**Task objective**
Please transcribe the data below in full. Omit any picture you find in it.

**Data below**
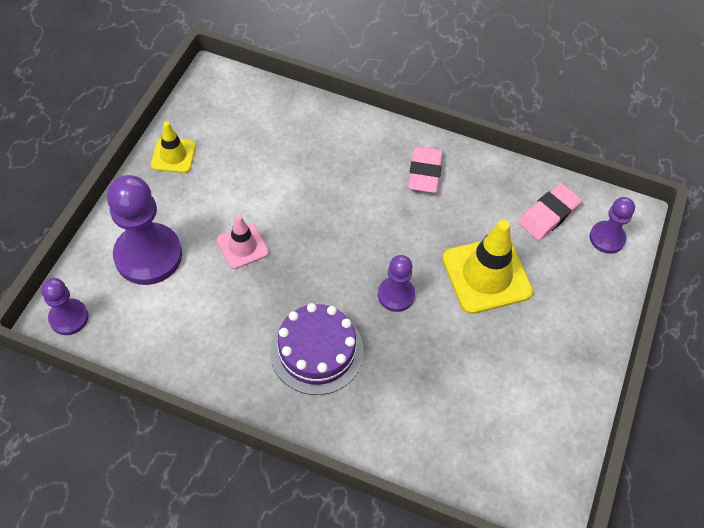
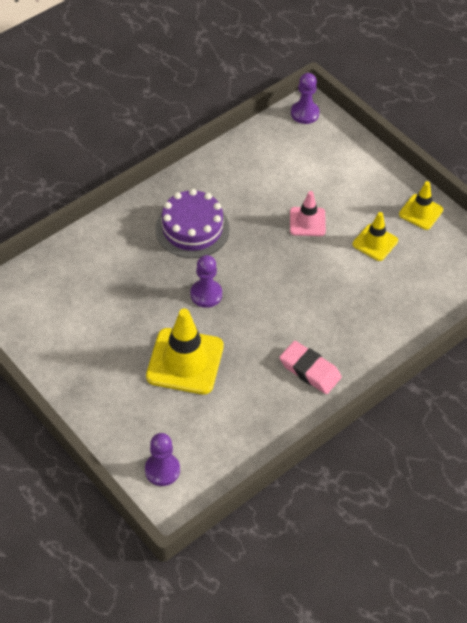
camera: 120 degrees right, 5 degrees down
(148, 255) = (331, 167): purple pawn -> none
(237, 178) = (375, 242): none -> yellow traffic cone
(548, 215) = (212, 439): pink eraser -> none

**Expected answer**
camera: 120 degrees right, 5 degrees down
(148, 255) = (331, 167): purple pawn -> none
(237, 178) = (375, 242): none -> yellow traffic cone
(548, 215) = (212, 439): pink eraser -> none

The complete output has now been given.